[Problem]
All of the entries, apart from their pictures, are to be copied verbatim.
The data: Begin
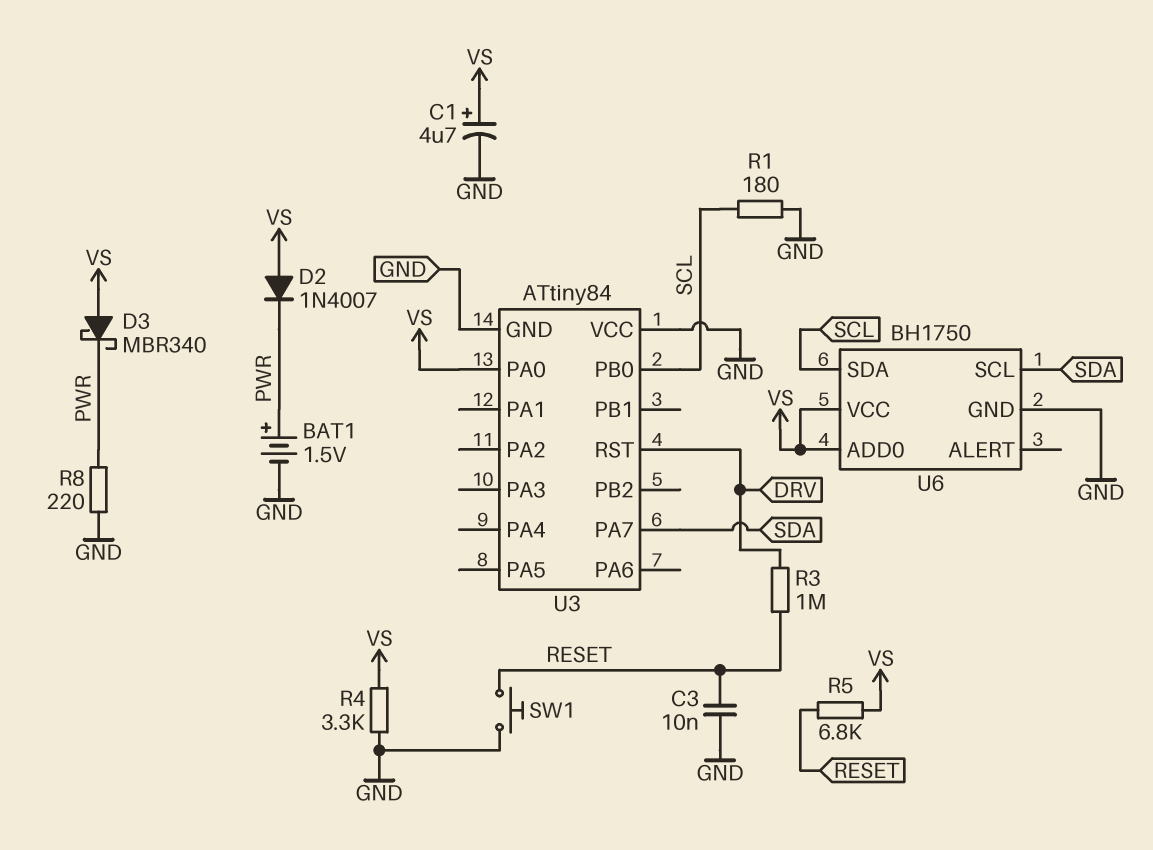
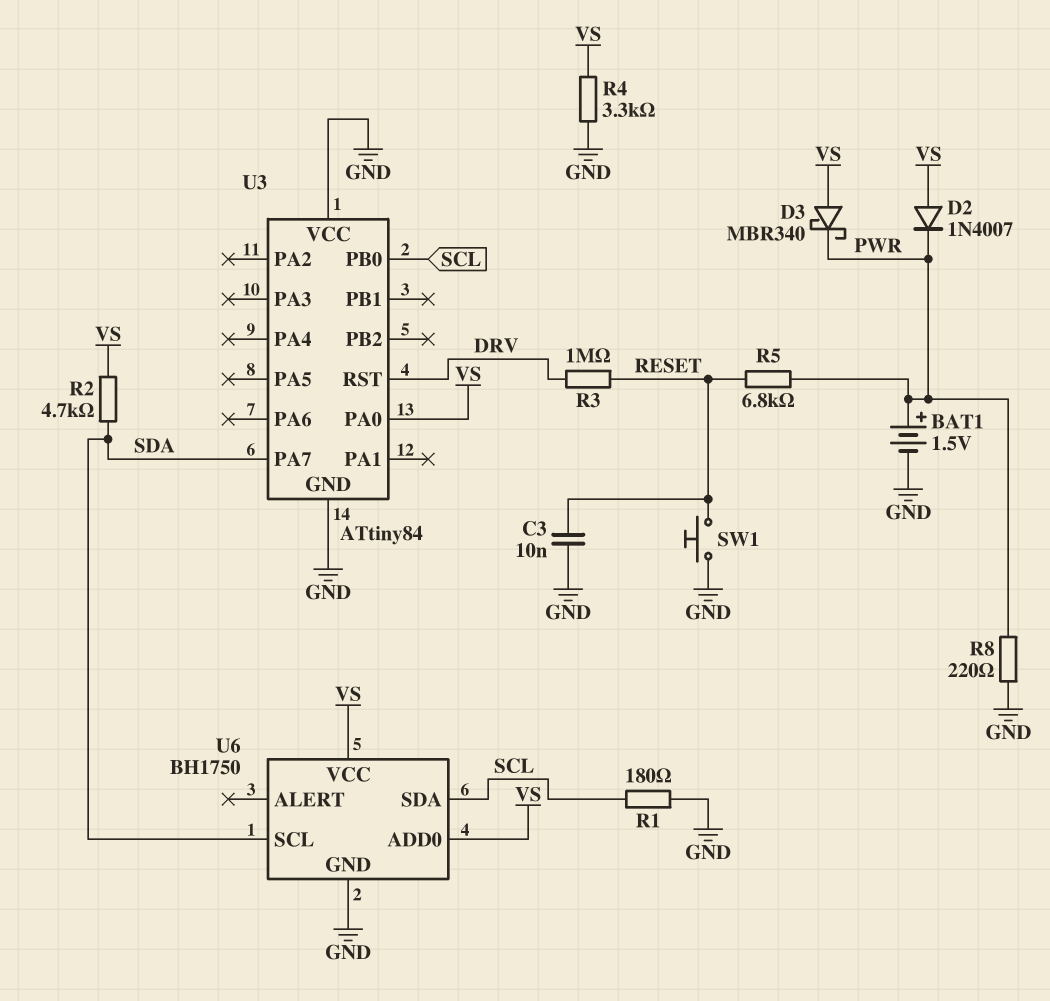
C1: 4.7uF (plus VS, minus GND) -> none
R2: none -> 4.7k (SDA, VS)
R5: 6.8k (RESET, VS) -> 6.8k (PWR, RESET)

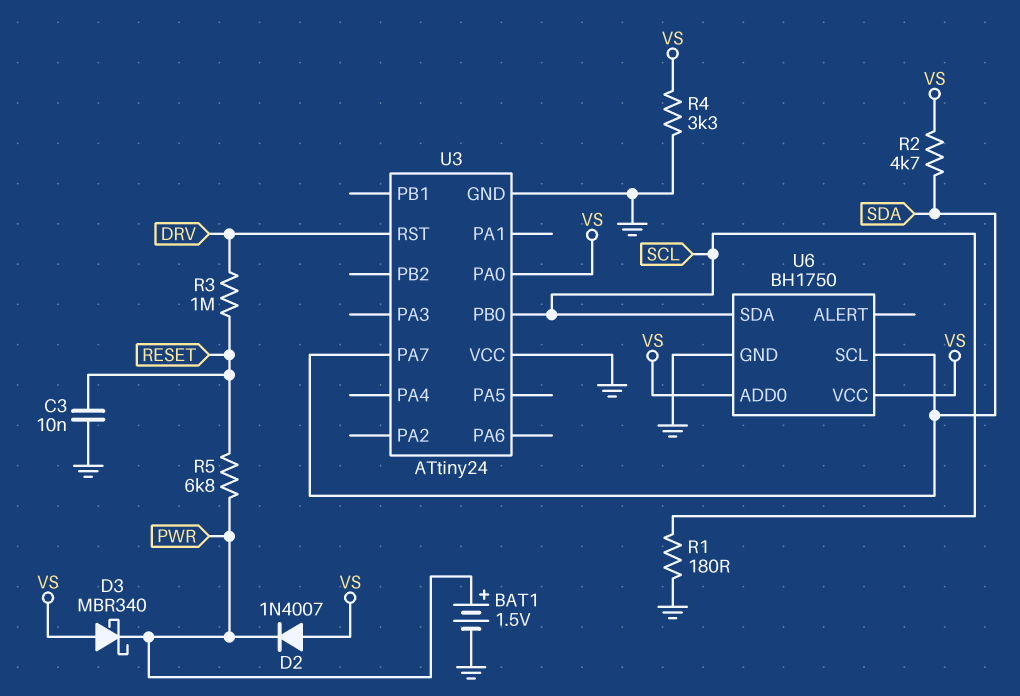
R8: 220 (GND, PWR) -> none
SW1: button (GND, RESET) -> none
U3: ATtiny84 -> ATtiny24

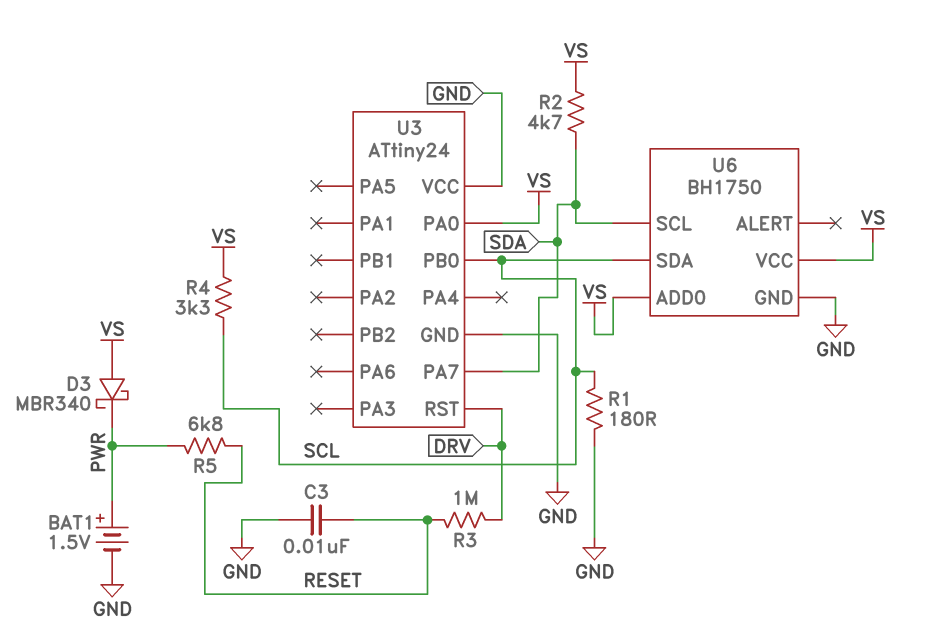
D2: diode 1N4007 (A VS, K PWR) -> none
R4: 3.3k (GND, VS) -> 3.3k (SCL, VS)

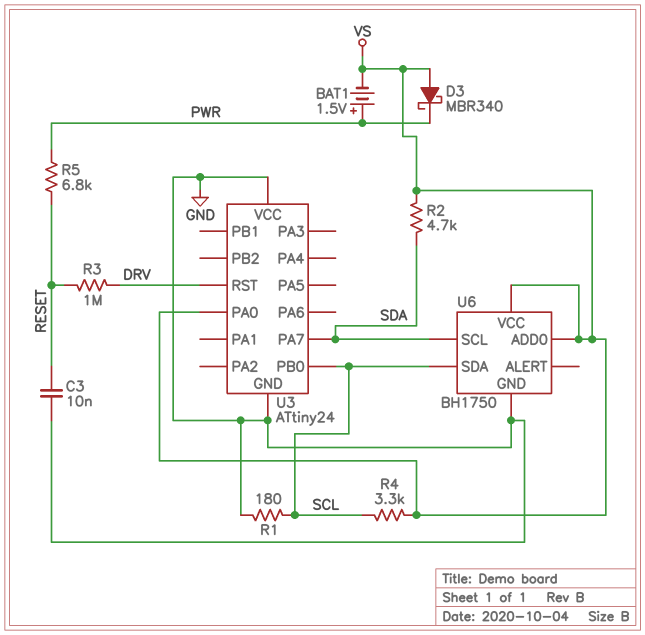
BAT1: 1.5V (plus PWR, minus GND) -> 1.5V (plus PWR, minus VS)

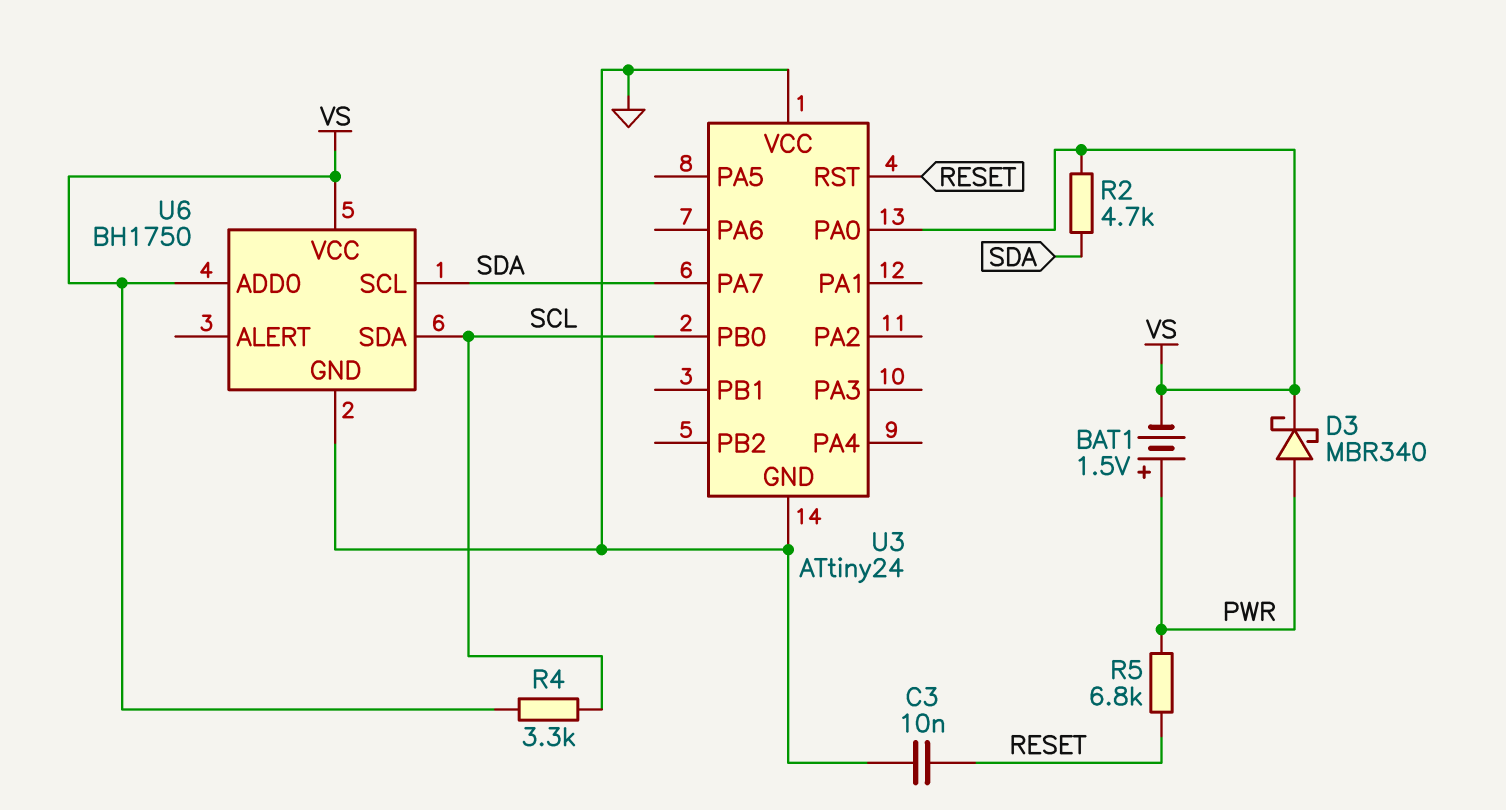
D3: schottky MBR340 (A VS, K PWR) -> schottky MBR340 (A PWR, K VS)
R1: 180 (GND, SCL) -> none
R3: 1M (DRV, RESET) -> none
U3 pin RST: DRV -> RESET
The data: End
[Exercise solution]
C1: 4.7uF (plus VS, minus GND) -> none
R2: none -> 4.7k (SDA, VS)
R5: 6.8k (RESET, VS) -> 6.8k (PWR, RESET)

R8: 220 (GND, PWR) -> none
SW1: button (GND, RESET) -> none
U3: ATtiny84 -> ATtiny24

D2: diode 1N4007 (A VS, K PWR) -> none
R4: 3.3k (GND, VS) -> 3.3k (SCL, VS)

BAT1: 1.5V (plus PWR, minus GND) -> 1.5V (plus PWR, minus VS)

D3: schottky MBR340 (A VS, K PWR) -> schottky MBR340 (A PWR, K VS)
R1: 180 (GND, SCL) -> none
R3: 1M (DRV, RESET) -> none
U3 pin RST: DRV -> RESET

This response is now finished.